■ Exercise data:

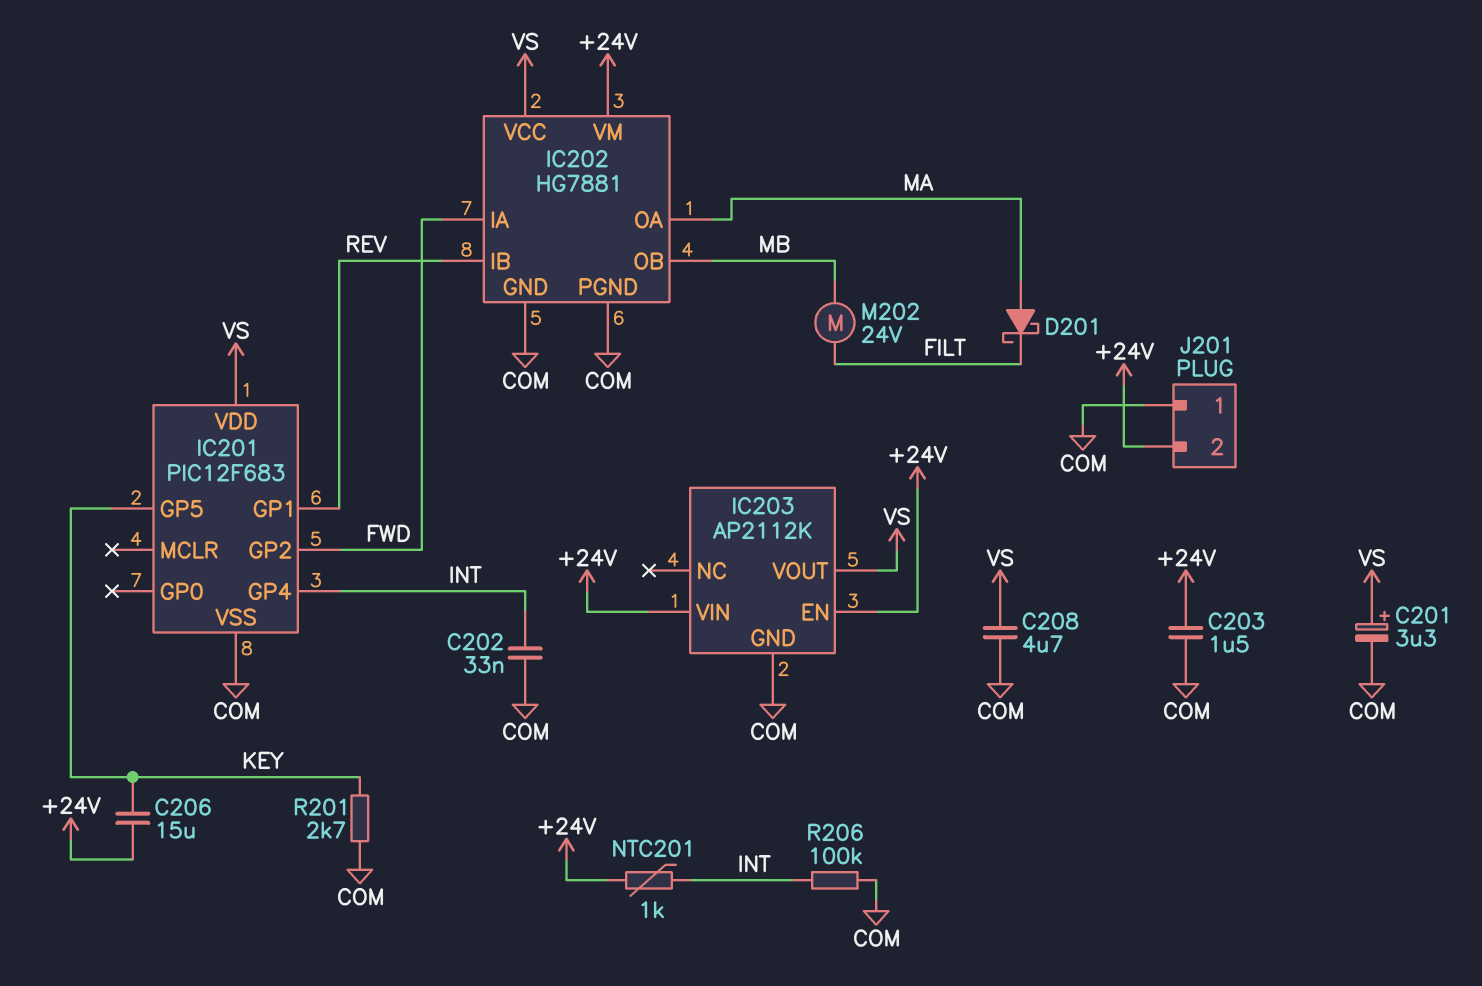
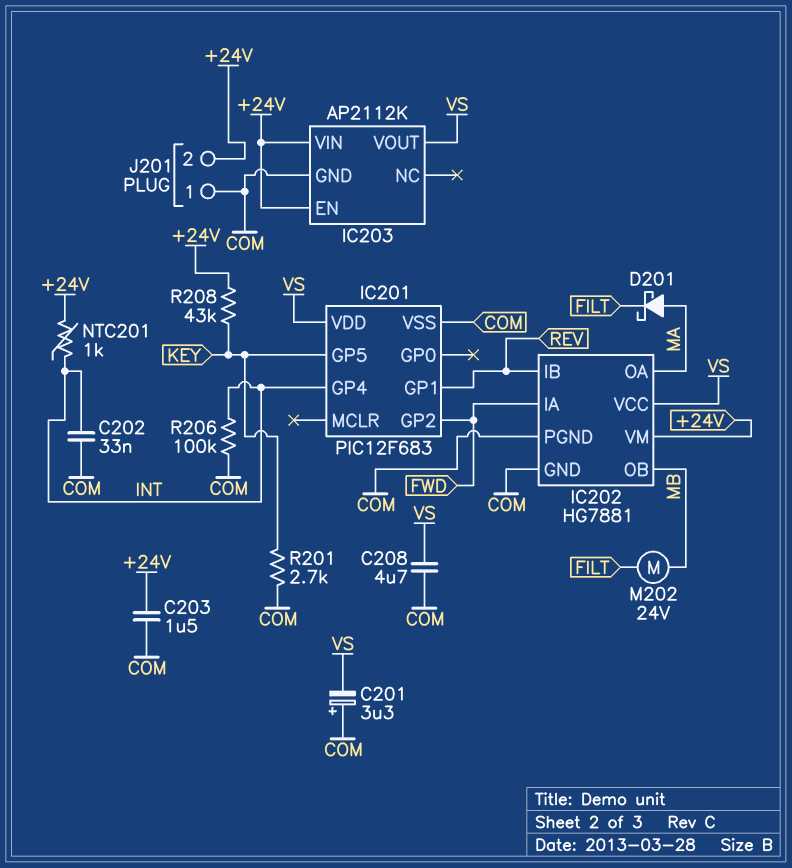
C201: 3.3uF (plus VS, minus COM) -> 3.3uF (plus COM, minus VS)
C206: 15uF (+24V, KEY) -> none
R208: none -> 43k (+24V, KEY)

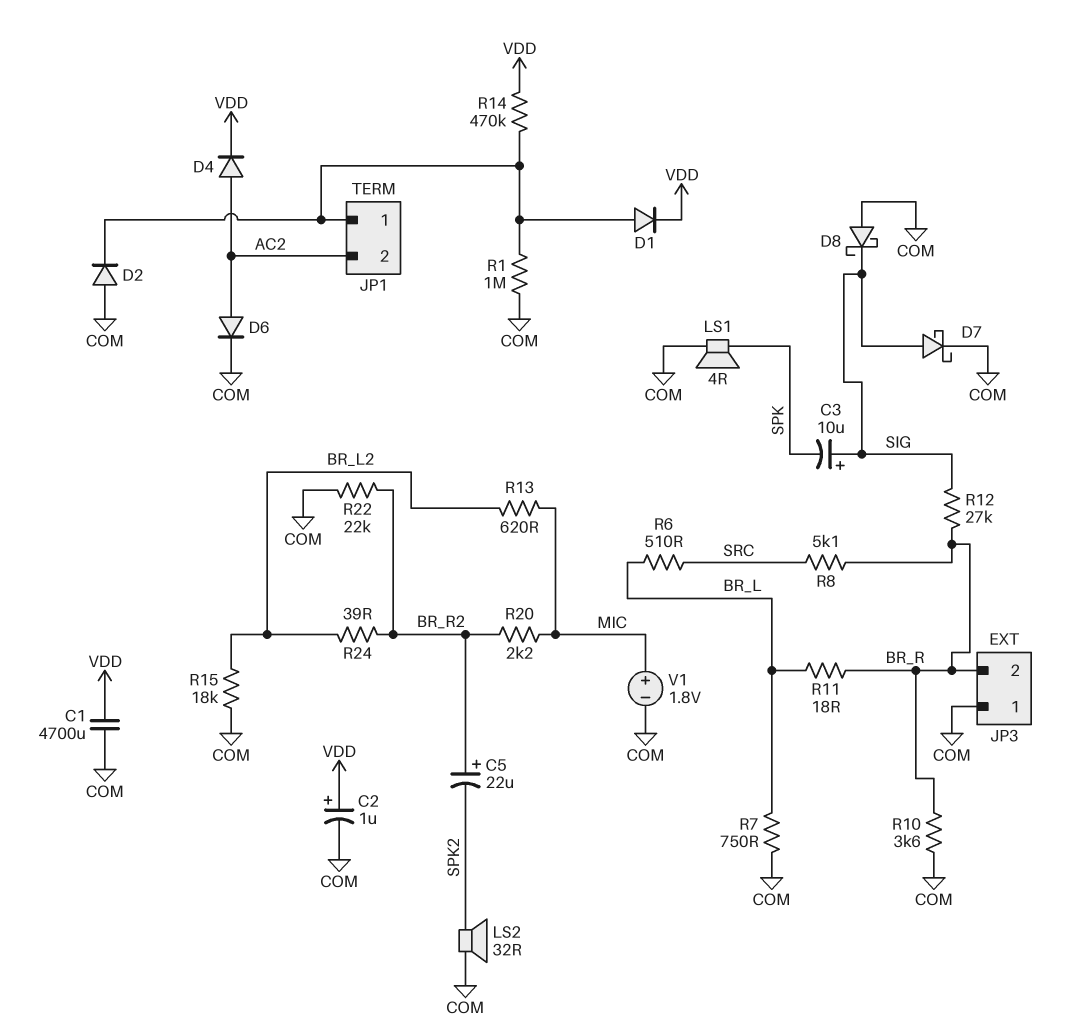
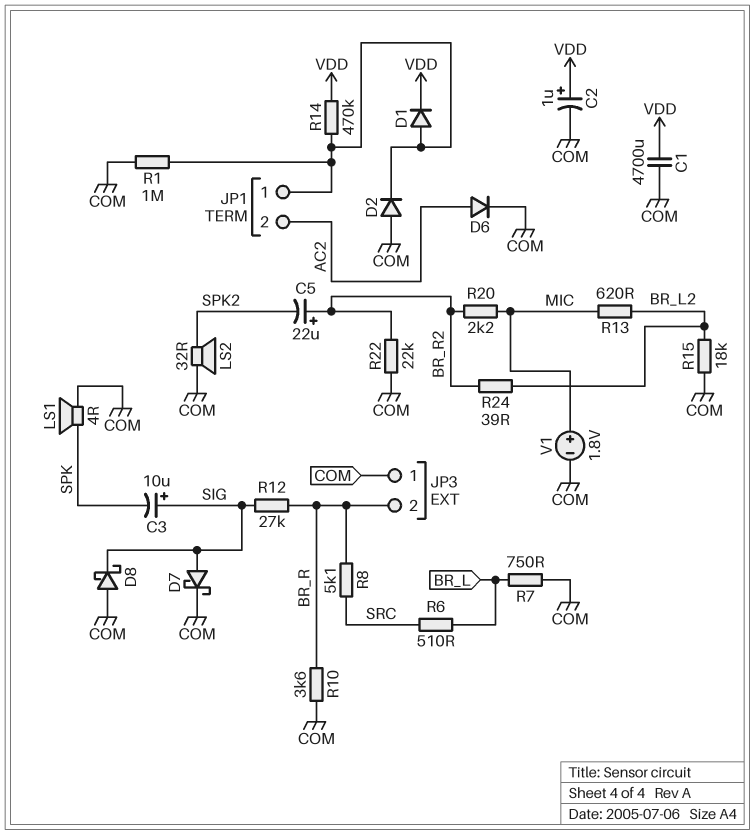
D4: diode (A AC2, K VDD) -> none
R11: 18 (BR_L, BR_R) -> none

■ What to work on: Where does the string "none" appear in the records above? Show every line that holds it.

■ Written response:
C206: 15uF (+24V, KEY) -> none
R208: none -> 43k (+24V, KEY)
D4: diode (A AC2, K VDD) -> none
R11: 18 (BR_L, BR_R) -> none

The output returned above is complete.